■ EXERCISE: Identify the lines bearing the string "that" and gather them.

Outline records
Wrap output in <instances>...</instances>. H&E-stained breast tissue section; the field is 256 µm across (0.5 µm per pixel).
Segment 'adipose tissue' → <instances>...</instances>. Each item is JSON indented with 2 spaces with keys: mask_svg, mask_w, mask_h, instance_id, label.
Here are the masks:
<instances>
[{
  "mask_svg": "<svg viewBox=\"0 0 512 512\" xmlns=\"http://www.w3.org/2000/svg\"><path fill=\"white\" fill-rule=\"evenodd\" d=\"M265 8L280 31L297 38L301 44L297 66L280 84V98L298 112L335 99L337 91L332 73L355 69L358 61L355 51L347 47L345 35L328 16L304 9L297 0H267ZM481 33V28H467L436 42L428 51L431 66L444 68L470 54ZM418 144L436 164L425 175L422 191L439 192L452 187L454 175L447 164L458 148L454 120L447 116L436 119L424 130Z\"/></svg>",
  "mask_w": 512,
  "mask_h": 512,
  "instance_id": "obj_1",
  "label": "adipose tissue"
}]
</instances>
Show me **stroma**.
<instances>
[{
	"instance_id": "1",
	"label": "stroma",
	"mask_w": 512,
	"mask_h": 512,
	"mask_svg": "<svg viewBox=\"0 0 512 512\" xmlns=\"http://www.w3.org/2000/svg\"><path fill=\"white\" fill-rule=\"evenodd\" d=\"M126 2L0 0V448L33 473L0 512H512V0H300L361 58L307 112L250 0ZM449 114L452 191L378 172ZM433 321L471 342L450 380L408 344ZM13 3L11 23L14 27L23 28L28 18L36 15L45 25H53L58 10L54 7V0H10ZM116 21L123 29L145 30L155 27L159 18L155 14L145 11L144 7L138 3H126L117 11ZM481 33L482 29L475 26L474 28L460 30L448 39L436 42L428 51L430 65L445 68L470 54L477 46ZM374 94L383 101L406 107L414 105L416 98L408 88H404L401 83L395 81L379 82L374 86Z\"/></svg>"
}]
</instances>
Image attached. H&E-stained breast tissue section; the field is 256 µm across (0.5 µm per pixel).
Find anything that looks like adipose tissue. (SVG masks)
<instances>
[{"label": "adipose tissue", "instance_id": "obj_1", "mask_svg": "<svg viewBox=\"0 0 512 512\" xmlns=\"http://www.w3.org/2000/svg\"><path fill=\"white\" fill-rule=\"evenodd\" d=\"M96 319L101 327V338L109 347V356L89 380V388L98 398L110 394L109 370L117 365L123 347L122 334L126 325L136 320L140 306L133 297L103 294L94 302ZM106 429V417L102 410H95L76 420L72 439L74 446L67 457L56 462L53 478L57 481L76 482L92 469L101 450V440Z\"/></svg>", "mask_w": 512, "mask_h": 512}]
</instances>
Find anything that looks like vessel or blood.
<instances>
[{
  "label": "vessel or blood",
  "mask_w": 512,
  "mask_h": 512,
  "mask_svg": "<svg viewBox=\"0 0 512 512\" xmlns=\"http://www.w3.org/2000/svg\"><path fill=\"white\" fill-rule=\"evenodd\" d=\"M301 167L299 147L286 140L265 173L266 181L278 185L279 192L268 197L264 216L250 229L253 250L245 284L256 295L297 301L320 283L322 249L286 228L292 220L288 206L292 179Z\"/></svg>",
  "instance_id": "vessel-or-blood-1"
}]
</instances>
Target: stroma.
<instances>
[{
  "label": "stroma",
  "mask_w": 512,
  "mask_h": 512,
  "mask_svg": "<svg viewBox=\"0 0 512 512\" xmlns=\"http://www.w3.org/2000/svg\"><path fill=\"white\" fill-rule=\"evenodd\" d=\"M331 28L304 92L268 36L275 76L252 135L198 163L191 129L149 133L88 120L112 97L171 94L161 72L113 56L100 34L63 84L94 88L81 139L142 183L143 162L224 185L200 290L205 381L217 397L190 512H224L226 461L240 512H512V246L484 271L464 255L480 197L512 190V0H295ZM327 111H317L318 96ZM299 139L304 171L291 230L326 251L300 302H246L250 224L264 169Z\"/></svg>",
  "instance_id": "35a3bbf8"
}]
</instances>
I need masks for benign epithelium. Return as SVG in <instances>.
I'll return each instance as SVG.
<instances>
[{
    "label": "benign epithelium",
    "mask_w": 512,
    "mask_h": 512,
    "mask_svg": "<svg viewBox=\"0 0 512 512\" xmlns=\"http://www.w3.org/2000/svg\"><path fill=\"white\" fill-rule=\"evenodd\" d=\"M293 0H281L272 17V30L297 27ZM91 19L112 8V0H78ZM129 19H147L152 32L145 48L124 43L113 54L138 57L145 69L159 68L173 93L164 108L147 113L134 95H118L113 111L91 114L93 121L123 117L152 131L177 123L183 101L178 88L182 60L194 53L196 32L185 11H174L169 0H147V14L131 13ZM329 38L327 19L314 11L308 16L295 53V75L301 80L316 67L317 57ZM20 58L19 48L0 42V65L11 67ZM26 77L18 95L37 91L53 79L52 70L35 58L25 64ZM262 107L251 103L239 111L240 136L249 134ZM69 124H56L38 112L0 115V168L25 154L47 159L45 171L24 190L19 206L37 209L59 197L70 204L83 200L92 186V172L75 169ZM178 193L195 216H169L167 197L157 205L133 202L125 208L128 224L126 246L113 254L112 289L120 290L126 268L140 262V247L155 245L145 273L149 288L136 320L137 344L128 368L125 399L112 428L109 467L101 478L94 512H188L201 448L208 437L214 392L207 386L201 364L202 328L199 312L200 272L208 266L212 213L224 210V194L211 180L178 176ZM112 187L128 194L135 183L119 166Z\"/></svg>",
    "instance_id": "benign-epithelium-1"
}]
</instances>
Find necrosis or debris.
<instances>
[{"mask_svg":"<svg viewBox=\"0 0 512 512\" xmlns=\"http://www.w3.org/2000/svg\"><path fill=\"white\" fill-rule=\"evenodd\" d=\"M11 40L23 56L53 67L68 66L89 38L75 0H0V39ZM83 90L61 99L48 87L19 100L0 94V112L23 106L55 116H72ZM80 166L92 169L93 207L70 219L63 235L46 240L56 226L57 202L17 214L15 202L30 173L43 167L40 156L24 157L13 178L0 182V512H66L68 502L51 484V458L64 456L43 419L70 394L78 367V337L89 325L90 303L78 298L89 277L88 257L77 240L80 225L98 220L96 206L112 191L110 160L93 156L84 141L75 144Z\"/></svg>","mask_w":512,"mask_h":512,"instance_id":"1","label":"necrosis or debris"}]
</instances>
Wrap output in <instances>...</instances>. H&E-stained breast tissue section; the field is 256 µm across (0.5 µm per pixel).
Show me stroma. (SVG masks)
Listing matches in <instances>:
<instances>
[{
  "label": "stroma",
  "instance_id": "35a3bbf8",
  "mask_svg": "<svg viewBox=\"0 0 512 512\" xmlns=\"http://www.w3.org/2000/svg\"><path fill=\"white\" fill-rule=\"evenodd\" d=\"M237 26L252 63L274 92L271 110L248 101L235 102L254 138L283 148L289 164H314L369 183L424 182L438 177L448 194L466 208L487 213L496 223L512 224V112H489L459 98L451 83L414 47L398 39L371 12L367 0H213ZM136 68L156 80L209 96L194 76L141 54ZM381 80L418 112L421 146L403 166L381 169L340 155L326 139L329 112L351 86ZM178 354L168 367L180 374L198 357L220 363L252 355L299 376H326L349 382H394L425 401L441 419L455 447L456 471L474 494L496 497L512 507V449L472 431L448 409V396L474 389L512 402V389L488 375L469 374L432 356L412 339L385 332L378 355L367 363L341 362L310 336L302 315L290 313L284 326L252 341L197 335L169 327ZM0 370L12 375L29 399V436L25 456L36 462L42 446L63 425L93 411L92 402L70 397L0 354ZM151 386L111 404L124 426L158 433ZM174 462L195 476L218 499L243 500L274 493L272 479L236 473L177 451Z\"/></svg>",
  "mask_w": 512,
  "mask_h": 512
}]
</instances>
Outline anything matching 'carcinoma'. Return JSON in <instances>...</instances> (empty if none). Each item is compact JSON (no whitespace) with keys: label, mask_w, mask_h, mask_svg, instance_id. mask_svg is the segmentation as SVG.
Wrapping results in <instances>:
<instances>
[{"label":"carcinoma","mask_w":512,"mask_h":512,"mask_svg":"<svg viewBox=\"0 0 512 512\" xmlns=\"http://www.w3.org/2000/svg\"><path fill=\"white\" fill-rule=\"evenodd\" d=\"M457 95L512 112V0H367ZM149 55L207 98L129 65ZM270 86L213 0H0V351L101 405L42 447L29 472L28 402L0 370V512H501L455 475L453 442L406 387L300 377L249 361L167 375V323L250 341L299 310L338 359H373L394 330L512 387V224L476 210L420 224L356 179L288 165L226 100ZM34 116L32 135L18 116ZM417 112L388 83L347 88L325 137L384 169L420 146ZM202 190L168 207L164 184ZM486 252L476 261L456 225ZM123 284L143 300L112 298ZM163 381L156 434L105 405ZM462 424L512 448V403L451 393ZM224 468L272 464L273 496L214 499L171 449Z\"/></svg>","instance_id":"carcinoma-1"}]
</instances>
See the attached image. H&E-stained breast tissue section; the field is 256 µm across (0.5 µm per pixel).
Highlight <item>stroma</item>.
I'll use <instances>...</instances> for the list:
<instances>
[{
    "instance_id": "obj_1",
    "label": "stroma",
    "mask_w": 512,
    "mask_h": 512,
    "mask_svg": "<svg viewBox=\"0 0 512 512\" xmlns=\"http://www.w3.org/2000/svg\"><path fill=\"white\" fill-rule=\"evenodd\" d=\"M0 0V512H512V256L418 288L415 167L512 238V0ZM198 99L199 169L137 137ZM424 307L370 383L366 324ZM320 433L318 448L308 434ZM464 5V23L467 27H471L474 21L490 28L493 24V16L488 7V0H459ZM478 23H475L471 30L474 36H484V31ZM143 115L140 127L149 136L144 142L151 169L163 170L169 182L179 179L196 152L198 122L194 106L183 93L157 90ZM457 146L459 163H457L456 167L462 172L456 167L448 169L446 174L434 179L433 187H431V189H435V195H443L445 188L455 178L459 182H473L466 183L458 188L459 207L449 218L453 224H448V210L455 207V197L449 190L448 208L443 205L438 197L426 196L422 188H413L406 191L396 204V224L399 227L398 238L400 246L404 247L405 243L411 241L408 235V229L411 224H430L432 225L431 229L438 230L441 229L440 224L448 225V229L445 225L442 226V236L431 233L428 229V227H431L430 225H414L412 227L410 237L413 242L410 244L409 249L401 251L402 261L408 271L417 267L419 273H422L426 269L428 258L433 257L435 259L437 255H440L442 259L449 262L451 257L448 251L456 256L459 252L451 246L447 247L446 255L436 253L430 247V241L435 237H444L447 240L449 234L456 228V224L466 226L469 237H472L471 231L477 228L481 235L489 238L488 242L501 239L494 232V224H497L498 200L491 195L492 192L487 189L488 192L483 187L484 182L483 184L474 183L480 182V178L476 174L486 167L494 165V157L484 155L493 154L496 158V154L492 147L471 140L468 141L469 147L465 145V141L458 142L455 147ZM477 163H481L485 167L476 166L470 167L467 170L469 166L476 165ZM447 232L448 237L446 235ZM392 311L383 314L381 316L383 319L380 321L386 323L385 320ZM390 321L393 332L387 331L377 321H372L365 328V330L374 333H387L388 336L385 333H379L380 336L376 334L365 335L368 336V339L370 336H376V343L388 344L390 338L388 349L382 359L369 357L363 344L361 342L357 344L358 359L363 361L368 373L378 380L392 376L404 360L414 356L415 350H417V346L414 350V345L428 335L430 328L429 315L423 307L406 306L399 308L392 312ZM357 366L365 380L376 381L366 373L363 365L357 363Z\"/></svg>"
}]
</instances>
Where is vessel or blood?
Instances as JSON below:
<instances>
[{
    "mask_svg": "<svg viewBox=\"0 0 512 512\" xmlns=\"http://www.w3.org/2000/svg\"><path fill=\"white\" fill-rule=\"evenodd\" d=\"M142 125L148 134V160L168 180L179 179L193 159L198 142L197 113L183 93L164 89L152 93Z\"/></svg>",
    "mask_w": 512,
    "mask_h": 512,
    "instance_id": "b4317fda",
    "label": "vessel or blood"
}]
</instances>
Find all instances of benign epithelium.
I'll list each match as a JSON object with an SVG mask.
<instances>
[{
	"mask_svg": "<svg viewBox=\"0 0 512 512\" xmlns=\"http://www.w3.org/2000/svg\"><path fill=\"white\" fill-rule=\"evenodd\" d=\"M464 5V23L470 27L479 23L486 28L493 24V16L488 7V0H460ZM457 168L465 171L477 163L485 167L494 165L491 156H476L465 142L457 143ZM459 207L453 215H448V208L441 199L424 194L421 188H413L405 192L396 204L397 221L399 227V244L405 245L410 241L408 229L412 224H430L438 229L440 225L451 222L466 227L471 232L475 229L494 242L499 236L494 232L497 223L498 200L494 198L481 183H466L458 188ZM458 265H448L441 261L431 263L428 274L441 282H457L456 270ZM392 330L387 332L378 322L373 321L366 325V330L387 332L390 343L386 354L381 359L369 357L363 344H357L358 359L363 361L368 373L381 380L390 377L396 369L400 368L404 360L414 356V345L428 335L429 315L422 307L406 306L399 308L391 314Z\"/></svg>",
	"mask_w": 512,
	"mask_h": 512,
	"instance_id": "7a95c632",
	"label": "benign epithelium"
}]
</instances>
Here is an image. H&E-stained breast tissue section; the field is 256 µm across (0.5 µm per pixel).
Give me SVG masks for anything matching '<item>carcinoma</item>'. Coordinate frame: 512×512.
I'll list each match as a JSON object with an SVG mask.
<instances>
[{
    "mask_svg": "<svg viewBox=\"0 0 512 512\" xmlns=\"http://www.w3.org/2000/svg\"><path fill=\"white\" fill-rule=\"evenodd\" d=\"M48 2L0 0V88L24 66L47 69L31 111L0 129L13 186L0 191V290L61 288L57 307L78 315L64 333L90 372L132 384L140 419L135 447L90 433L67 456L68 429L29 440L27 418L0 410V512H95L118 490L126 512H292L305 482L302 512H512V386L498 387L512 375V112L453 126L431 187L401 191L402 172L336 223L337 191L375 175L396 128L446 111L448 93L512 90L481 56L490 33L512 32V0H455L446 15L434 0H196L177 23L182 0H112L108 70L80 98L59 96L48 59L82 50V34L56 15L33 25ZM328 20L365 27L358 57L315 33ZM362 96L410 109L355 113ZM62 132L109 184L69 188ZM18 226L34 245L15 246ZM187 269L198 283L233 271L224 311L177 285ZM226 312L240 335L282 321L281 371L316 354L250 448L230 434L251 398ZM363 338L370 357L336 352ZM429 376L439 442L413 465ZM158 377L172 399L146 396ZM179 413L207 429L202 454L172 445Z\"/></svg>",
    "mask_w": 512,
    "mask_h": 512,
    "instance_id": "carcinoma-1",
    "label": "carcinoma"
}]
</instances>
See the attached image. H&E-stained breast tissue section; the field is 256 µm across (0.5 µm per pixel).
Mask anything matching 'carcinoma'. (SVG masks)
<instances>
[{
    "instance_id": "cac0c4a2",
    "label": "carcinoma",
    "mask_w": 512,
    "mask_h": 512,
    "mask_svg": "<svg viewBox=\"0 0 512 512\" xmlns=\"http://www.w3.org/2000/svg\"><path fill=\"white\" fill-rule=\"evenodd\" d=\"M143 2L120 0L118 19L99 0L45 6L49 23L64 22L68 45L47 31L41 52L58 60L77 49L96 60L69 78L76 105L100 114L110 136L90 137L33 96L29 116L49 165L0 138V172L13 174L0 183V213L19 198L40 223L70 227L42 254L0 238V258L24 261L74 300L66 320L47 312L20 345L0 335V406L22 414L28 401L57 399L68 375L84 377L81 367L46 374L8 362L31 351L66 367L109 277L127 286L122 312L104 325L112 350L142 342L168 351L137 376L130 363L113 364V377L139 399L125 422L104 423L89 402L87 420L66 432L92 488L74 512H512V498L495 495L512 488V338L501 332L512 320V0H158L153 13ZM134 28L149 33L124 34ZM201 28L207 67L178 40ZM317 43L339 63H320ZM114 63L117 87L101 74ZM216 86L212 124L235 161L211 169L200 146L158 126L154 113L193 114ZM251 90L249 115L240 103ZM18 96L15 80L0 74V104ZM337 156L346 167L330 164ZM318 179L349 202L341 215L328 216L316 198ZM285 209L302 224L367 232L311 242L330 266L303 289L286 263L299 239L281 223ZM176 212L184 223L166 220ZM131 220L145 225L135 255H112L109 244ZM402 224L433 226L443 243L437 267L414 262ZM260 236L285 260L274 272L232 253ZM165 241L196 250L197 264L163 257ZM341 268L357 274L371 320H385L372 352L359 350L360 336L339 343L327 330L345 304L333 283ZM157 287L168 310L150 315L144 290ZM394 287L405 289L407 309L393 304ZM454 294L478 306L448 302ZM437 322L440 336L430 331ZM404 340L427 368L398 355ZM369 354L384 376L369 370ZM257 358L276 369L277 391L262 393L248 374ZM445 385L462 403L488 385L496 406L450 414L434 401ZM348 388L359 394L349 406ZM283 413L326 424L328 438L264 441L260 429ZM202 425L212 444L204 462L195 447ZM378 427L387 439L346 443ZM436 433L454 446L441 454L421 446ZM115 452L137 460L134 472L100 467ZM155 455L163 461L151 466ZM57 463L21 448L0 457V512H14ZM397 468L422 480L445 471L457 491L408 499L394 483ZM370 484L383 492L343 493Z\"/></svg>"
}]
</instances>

■ FINISHED EXERCISE:
Find anything that looks like adipose tissue. (SVG masks)
Find anything that looks like vessel or blood.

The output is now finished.